··· Material provided
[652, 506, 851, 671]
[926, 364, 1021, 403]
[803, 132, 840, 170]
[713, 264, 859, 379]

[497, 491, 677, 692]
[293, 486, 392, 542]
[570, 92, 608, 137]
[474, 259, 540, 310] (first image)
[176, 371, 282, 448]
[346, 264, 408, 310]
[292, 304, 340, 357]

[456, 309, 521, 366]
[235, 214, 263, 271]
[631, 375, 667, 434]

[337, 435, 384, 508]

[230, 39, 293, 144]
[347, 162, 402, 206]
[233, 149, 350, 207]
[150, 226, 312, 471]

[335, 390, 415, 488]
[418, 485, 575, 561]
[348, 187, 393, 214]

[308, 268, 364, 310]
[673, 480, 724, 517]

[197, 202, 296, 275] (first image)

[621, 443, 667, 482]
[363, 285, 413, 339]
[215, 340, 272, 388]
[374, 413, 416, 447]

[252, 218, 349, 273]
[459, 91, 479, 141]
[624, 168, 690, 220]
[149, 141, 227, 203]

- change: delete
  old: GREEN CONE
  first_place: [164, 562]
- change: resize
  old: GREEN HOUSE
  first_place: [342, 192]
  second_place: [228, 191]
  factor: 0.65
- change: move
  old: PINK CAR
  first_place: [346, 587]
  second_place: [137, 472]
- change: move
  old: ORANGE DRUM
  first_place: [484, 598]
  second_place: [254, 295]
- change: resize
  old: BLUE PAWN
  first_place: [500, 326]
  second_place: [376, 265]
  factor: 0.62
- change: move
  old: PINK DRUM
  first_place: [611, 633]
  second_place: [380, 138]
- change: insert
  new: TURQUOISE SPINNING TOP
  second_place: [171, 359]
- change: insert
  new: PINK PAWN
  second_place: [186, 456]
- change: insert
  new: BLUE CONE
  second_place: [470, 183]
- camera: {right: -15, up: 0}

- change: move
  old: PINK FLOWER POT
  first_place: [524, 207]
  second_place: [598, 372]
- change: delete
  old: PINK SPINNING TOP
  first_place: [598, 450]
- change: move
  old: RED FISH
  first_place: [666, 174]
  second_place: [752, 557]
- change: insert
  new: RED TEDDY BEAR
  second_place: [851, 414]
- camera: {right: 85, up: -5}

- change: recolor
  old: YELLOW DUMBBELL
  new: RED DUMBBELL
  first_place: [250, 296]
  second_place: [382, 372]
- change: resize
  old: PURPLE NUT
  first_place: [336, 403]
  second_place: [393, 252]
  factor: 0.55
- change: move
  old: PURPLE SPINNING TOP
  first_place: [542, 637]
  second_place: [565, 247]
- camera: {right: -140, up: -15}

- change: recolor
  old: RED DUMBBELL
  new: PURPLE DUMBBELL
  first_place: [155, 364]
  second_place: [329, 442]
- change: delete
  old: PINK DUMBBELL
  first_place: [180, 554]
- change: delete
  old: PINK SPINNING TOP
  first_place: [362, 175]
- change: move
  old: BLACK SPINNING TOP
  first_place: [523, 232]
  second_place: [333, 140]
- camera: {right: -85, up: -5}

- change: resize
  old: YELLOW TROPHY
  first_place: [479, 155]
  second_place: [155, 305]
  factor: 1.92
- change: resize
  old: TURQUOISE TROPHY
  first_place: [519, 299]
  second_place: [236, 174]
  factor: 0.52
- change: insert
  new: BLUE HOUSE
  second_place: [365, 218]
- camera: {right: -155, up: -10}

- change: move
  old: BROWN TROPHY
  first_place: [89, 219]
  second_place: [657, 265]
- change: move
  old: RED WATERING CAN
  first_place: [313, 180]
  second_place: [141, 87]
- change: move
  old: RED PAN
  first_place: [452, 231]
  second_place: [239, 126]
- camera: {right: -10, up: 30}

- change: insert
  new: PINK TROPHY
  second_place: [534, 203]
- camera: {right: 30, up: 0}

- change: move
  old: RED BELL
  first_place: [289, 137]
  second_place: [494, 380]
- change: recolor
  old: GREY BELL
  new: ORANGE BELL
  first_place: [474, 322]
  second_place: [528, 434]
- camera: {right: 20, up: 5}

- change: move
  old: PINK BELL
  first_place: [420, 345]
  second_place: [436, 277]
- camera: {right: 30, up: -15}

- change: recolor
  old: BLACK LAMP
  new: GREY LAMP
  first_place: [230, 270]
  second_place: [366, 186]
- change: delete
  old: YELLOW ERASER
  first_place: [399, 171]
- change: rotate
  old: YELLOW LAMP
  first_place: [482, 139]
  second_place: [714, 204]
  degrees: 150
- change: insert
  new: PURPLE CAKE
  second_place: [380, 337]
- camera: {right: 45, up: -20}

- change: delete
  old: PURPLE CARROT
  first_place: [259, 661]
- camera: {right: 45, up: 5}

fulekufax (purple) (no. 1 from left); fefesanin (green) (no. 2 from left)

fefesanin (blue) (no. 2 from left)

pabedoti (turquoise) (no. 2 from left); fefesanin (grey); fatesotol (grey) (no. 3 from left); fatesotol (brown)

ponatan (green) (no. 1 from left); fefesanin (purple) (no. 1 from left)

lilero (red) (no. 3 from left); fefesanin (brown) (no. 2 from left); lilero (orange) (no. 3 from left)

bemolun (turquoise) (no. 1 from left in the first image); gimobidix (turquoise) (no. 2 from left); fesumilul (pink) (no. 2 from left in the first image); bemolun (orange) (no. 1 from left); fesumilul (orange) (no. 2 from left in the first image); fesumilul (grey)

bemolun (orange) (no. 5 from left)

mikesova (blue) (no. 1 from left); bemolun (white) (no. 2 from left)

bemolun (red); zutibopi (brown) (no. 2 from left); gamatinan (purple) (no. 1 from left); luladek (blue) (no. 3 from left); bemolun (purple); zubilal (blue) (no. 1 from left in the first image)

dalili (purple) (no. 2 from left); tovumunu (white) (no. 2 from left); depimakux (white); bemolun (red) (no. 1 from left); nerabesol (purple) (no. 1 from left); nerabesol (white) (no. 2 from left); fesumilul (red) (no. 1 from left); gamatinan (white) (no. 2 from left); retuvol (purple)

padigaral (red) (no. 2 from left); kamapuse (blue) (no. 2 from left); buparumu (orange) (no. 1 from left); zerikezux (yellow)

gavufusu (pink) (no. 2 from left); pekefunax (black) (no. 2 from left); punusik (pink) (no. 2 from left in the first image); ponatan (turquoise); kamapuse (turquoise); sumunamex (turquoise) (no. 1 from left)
······
Problem details | Restate each line above word for word.

Response area |
[652, 506, 851, 671]
[926, 364, 1021, 403]
[803, 132, 840, 170]
[713, 264, 859, 379]

[497, 491, 677, 692]
[293, 486, 392, 542]
[570, 92, 608, 137]
[474, 259, 540, 310] (first image)
[176, 371, 282, 448]
[346, 264, 408, 310]
[292, 304, 340, 357]

[456, 309, 521, 366]
[235, 214, 263, 271]
[631, 375, 667, 434]

[337, 435, 384, 508]

[230, 39, 293, 144]
[347, 162, 402, 206]
[233, 149, 350, 207]
[150, 226, 312, 471]

[335, 390, 415, 488]
[418, 485, 575, 561]
[348, 187, 393, 214]

[308, 268, 364, 310]
[673, 480, 724, 517]

[197, 202, 296, 275] (first image)

[621, 443, 667, 482]
[363, 285, 413, 339]
[215, 340, 272, 388]
[374, 413, 416, 447]

[252, 218, 349, 273]
[459, 91, 479, 141]
[624, 168, 690, 220]
[149, 141, 227, 203]

- change: delete
  old: GREEN CONE
  first_place: [164, 562]
- change: resize
  old: GREEN HOUSE
  first_place: [342, 192]
  second_place: [228, 191]
  factor: 0.65
- change: move
  old: PINK CAR
  first_place: [346, 587]
  second_place: [137, 472]
- change: move
  old: ORANGE DRUM
  first_place: [484, 598]
  second_place: [254, 295]
- change: resize
  old: BLUE PAWN
  first_place: [500, 326]
  second_place: [376, 265]
  factor: 0.62
- change: move
  old: PINK DRUM
  first_place: [611, 633]
  second_place: [380, 138]
- change: insert
  new: TURQUOISE SPINNING TOP
  second_place: [171, 359]
- change: insert
  new: PINK PAWN
  second_place: [186, 456]
- change: insert
  new: BLUE CONE
  second_place: [470, 183]
- camera: {right: -15, up: 0}

- change: move
  old: PINK FLOWER POT
  first_place: [524, 207]
  second_place: [598, 372]
- change: delete
  old: PINK SPINNING TOP
  first_place: [598, 450]
- change: move
  old: RED FISH
  first_place: [666, 174]
  second_place: [752, 557]
- change: insert
  new: RED TEDDY BEAR
  second_place: [851, 414]
- camera: {right: 85, up: -5}

- change: recolor
  old: YELLOW DUMBBELL
  new: RED DUMBBELL
  first_place: [250, 296]
  second_place: [382, 372]
- change: resize
  old: PURPLE NUT
  first_place: [336, 403]
  second_place: [393, 252]
  factor: 0.55
- change: move
  old: PURPLE SPINNING TOP
  first_place: [542, 637]
  second_place: [565, 247]
- camera: {right: -140, up: -15}

- change: recolor
  old: RED DUMBBELL
  new: PURPLE DUMBBELL
  first_place: [155, 364]
  second_place: [329, 442]
- change: delete
  old: PINK DUMBBELL
  first_place: [180, 554]
- change: delete
  old: PINK SPINNING TOP
  first_place: [362, 175]
- change: move
  old: BLACK SPINNING TOP
  first_place: [523, 232]
  second_place: [333, 140]
- camera: {right: -85, up: -5}

- change: resize
  old: YELLOW TROPHY
  first_place: [479, 155]
  second_place: [155, 305]
  factor: 1.92
- change: resize
  old: TURQUOISE TROPHY
  first_place: [519, 299]
  second_place: [236, 174]
  factor: 0.52
- change: insert
  new: BLUE HOUSE
  second_place: [365, 218]
- camera: {right: -155, up: -10}

- change: move
  old: BROWN TROPHY
  first_place: [89, 219]
  second_place: [657, 265]
- change: move
  old: RED WATERING CAN
  first_place: [313, 180]
  second_place: [141, 87]
- change: move
  old: RED PAN
  first_place: [452, 231]
  second_place: [239, 126]
- camera: {right: -10, up: 30}

- change: insert
  new: PINK TROPHY
  second_place: [534, 203]
- camera: {right: 30, up: 0}

- change: move
  old: RED BELL
  first_place: [289, 137]
  second_place: [494, 380]
- change: recolor
  old: GREY BELL
  new: ORANGE BELL
  first_place: [474, 322]
  second_place: [528, 434]
- camera: {right: 20, up: 5}

- change: move
  old: PINK BELL
  first_place: [420, 345]
  second_place: [436, 277]
- camera: {right: 30, up: -15}

- change: recolor
  old: BLACK LAMP
  new: GREY LAMP
  first_place: [230, 270]
  second_place: [366, 186]
- change: delete
  old: YELLOW ERASER
  first_place: [399, 171]
- change: rotate
  old: YELLOW LAMP
  first_place: [482, 139]
  second_place: [714, 204]
  degrees: 150
- change: insert
  new: PURPLE CAKE
  second_place: [380, 337]
- camera: {right: 45, up: -20}

- change: delete
  old: PURPLE CARROT
  first_place: [259, 661]
- camera: {right: 45, up: 5}

fulekufax (purple) (no. 1 from left); fefesanin (green) (no. 2 from left)

fefesanin (blue) (no. 2 from left)

pabedoti (turquoise) (no. 2 from left); fefesanin (grey); fatesotol (grey) (no. 3 from left); fatesotol (brown)

ponatan (green) (no. 1 from left); fefesanin (purple) (no. 1 from left)

lilero (red) (no. 3 from left); fefesanin (brown) (no. 2 from left); lilero (orange) (no. 3 from left)

bemolun (turquoise) (no. 1 from left in the first image); gimobidix (turquoise) (no. 2 from left); fesumilul (pink) (no. 2 from left in the first image); bemolun (orange) (no. 1 from left); fesumilul (orange) (no. 2 from left in the first image); fesumilul (grey)

bemolun (orange) (no. 5 from left)

mikesova (blue) (no. 1 from left); bemolun (white) (no. 2 from left)

bemolun (red); zutibopi (brown) (no. 2 from left); gamatinan (purple) (no. 1 from left); luladek (blue) (no. 3 from left); bemolun (purple); zubilal (blue) (no. 1 from left in the first image)

dalili (purple) (no. 2 from left); tovumunu (white) (no. 2 from left); depimakux (white); bemolun (red) (no. 1 from left); nerabesol (purple) (no. 1 from left); nerabesol (white) (no. 2 from left); fesumilul (red) (no. 1 from left); gamatinan (white) (no. 2 from left); retuvol (purple)

padigaral (red) (no. 2 from left); kamapuse (blue) (no. 2 from left); buparumu (orange) (no. 1 from left); zerikezux (yellow)

gavufusu (pink) (no. 2 from left); pekefunax (black) (no. 2 from left); punusik (pink) (no. 2 from left in the first image); ponatan (turquoise); kamapuse (turquoise); sumunamex (turquoise) (no. 1 from left)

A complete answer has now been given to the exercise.